┌──
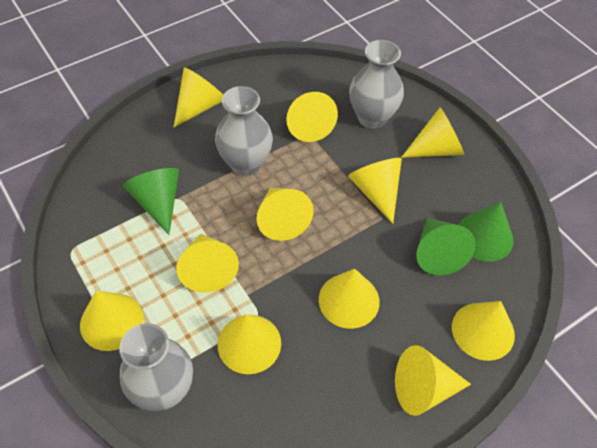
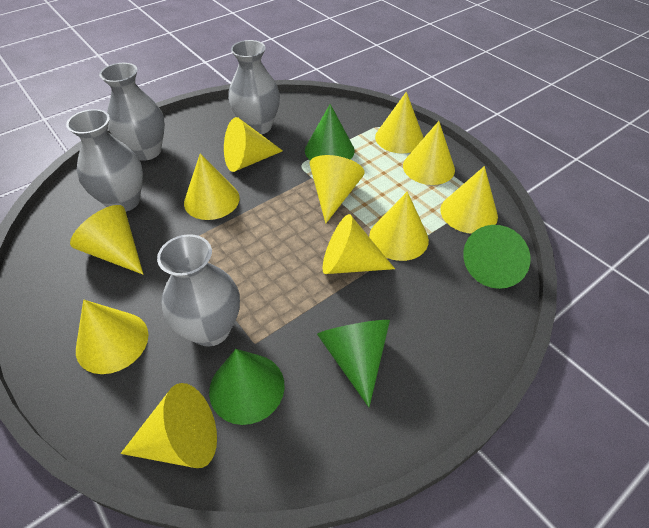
green cone: 3 -> 4
grey vase: 3 -> 4

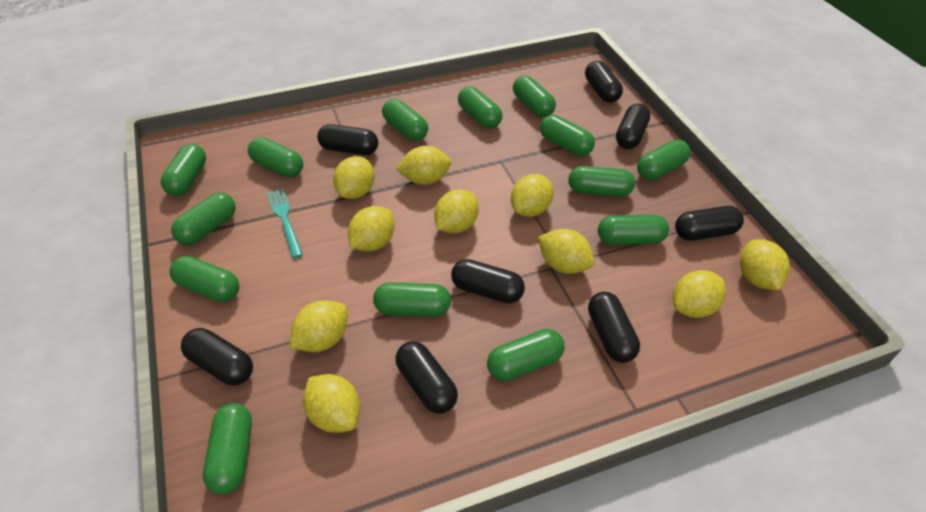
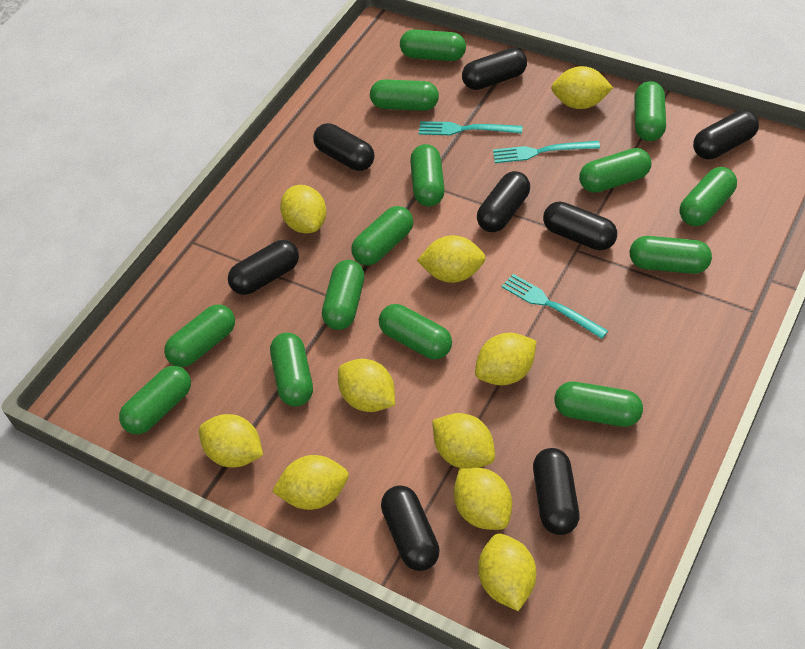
turquoise fork: 1 -> 3

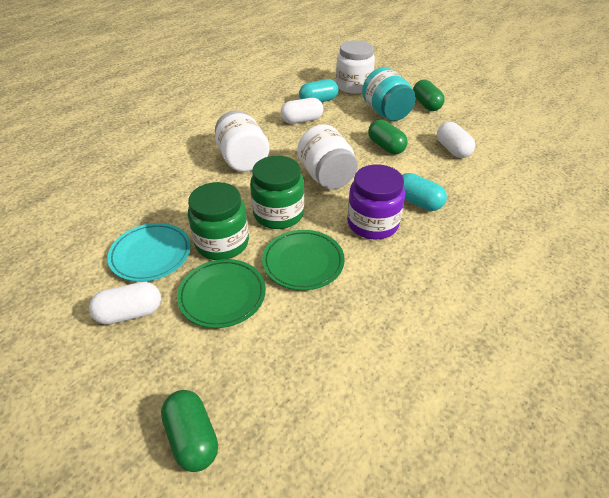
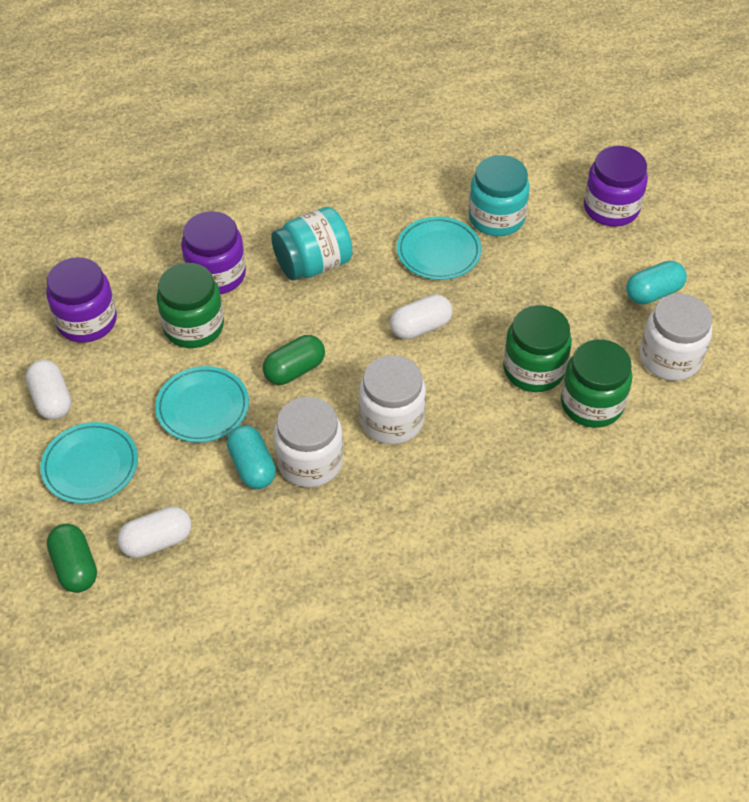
green capsule: 3 -> 2
green jar: 2 -> 3
green plate: 2 -> 0
purple jar: 1 -> 3
turquoise jar: 1 -> 2
turquoise plate: 1 -> 3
└──
**What the exercise asks**
For the listing above, state how many lines include the word "green", and give only the number.

**Written response**
4